To do | Every record must be repeated exactly; omit any pictures they contain.

Data shown |
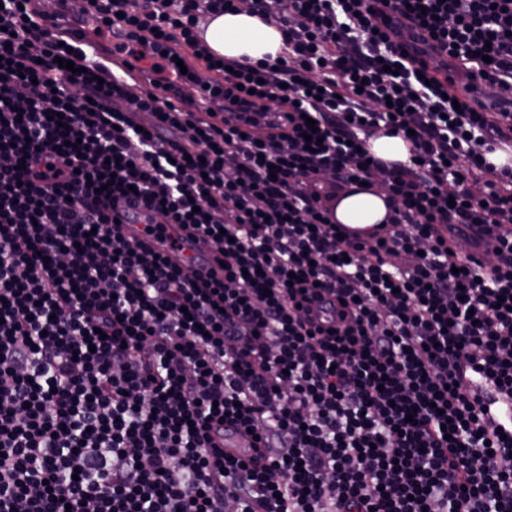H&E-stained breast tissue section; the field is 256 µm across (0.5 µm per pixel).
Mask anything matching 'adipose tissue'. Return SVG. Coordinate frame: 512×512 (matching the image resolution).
Instances as JSON below:
<instances>
[{
    "label": "adipose tissue",
    "instance_id": "ef3b65f1",
    "mask_svg": "<svg viewBox=\"0 0 512 512\" xmlns=\"http://www.w3.org/2000/svg\"><path fill=\"white\" fill-rule=\"evenodd\" d=\"M204 41L216 55L242 62L277 59L283 48L280 28L251 15L245 8L214 17L205 27ZM386 197L374 180L364 186H351L336 201L335 219L351 228L383 223Z\"/></svg>",
    "mask_w": 512,
    "mask_h": 512
}]
</instances>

Result below |
H&E-stained breast tissue section; the field is 256 µm across (0.5 µm per pixel).
Mask anything matching 'adipose tissue'. Return SVG. Coordinate frame: 512×512 (matching the image resolution).
Instances as JSON below:
<instances>
[{
    "label": "adipose tissue",
    "instance_id": "ef3b65f1",
    "mask_svg": "<svg viewBox=\"0 0 512 512\" xmlns=\"http://www.w3.org/2000/svg\"><path fill=\"white\" fill-rule=\"evenodd\" d=\"M204 41L216 55L242 62L277 59L283 48L280 28L251 15L245 8L214 17L205 27ZM386 197L374 180L364 186H351L336 201L335 219L351 228L383 223Z\"/></svg>",
    "mask_w": 512,
    "mask_h": 512
}]
</instances>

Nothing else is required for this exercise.